### PROBLEM STATEMENT
Among the records below, find the line that has "camera: 35 degrees right, 5 degrees down"; from there, give the lines again exactly, and stop after the line that has "(667, 270) = (563, 177): green".

### RECORDS

========================================

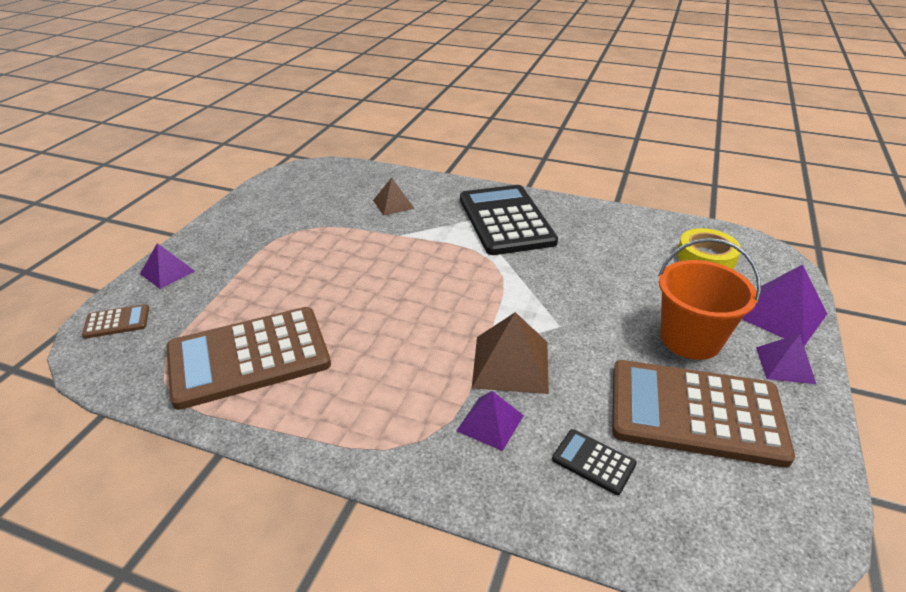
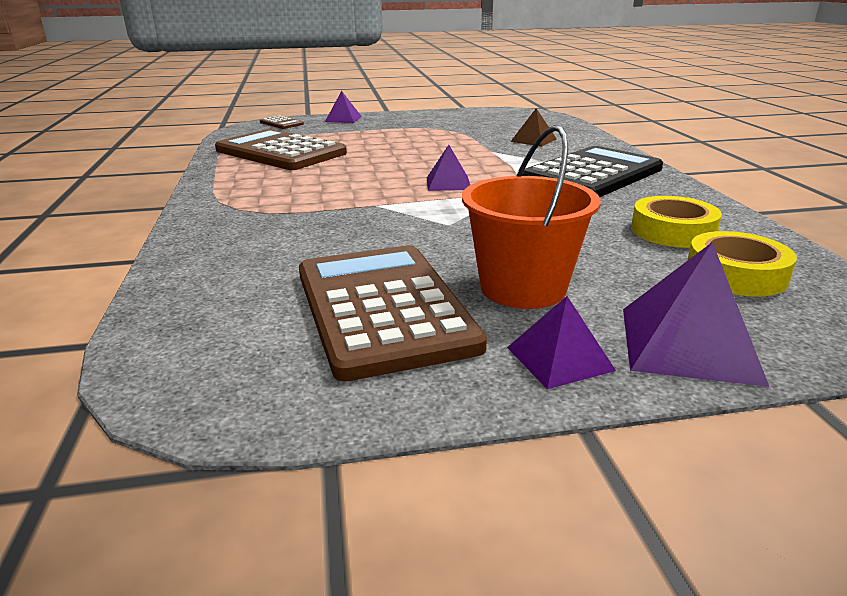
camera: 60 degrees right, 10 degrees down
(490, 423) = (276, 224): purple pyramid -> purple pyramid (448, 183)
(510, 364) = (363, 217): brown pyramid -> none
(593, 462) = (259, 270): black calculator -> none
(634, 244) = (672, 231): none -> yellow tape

========================================

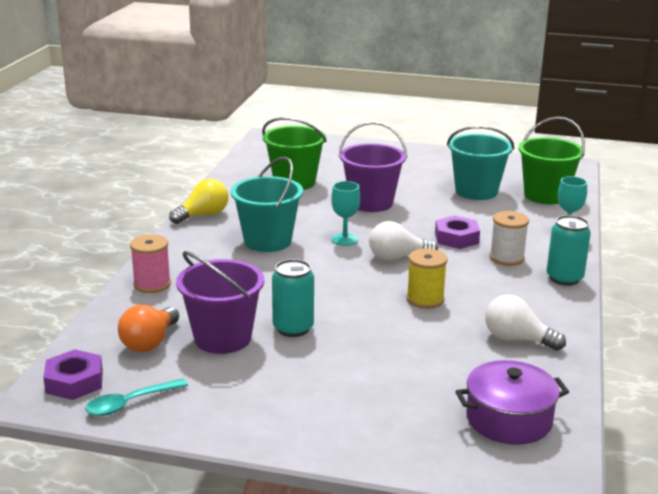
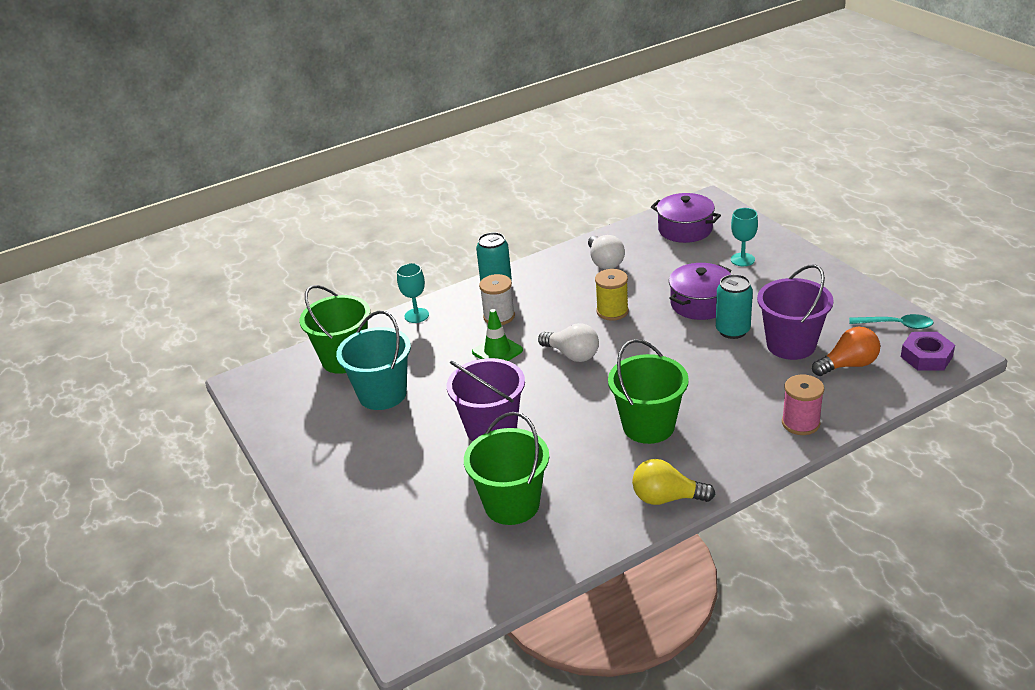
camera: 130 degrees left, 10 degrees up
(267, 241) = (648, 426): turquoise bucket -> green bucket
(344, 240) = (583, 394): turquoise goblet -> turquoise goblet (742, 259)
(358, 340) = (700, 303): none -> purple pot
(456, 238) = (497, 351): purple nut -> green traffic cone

========================================

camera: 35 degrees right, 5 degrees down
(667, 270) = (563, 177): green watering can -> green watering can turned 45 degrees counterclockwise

========================================

### WRITTEN SOLUTION
camera: 35 degrees right, 5 degrees down
(667, 270) = (563, 177): green watering can -> green watering can turned 45 degrees counterclockwise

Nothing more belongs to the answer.